■ WHAT TO WORK ON ■
Count the lines of the records below that contain the word "table", matching case exactly, and reply with the number alone.
MATERIAL SHOWN: Begin
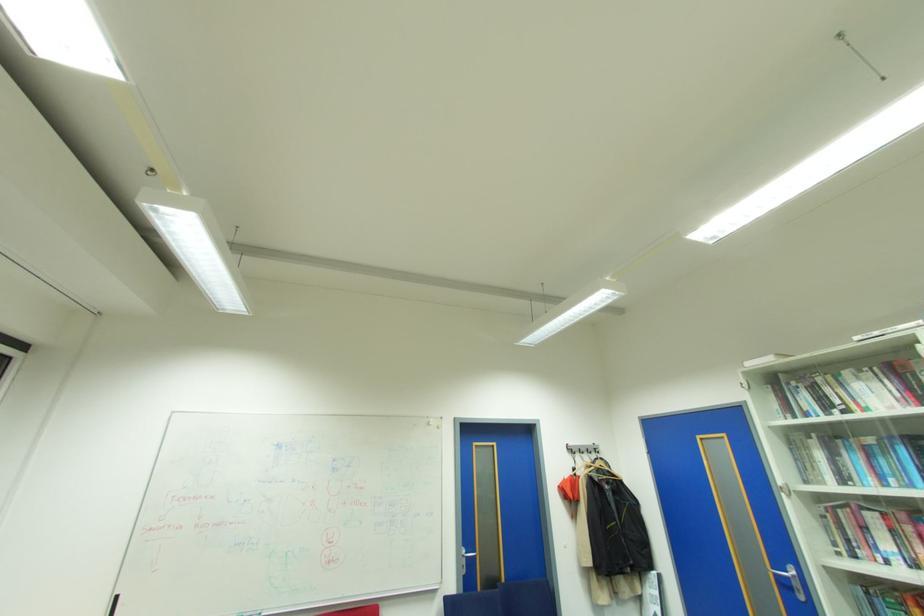
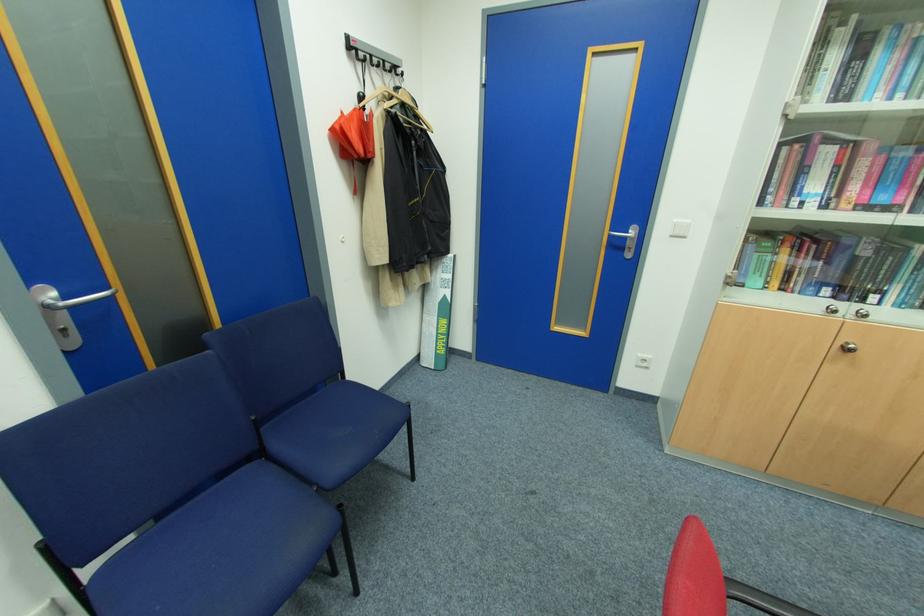
In the second image, find the point that corresponds to pixel 791 572 in the first image.

(630, 233)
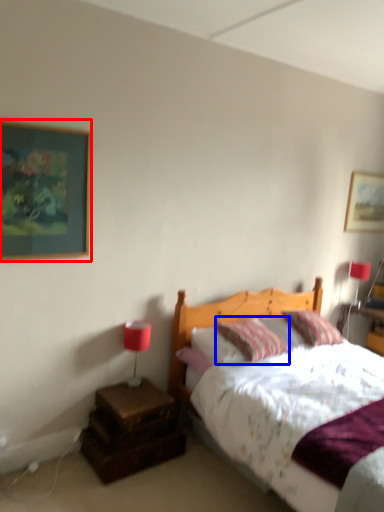
Question: Among these objects, which one is nearest to the camera, picture frame (highlighted by a red box) or pillow (highlighted by a blue box)?

Choices:
 (A) picture frame
 (B) pillow

Answer: (A)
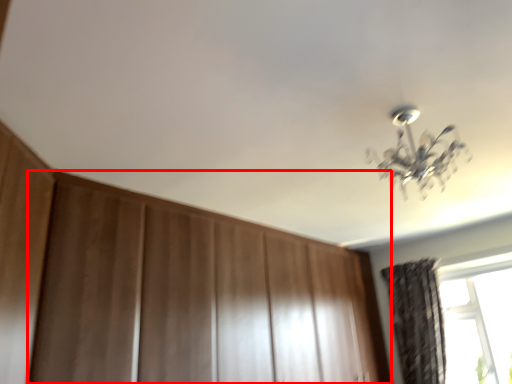
Question: From the image, what is the correct spatial relationship of dresser (annotated by the red box) in relation to curtain?

Choices:
 (A) left
 (B) right

Answer: (A)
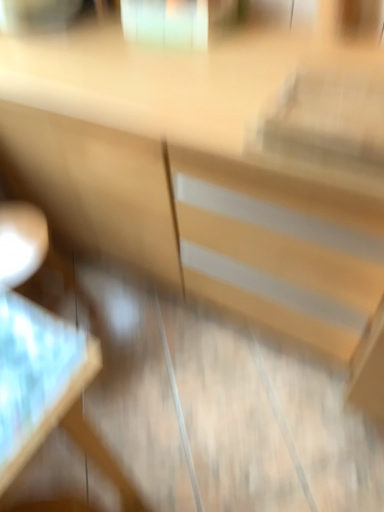
This screenshot has height=512, width=384. What do you see at coordinates (37, 377) in the screenshot?
I see `wooden table at lower left` at bounding box center [37, 377].

The width and height of the screenshot is (384, 512). Identify the location of wooden table at lower left. (37, 377).

Locate an element on the screen. wooden table at lower left is located at coordinates (37, 377).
MATERIAL SHOWN: End
■ RESULT OF THIS TASK ■
3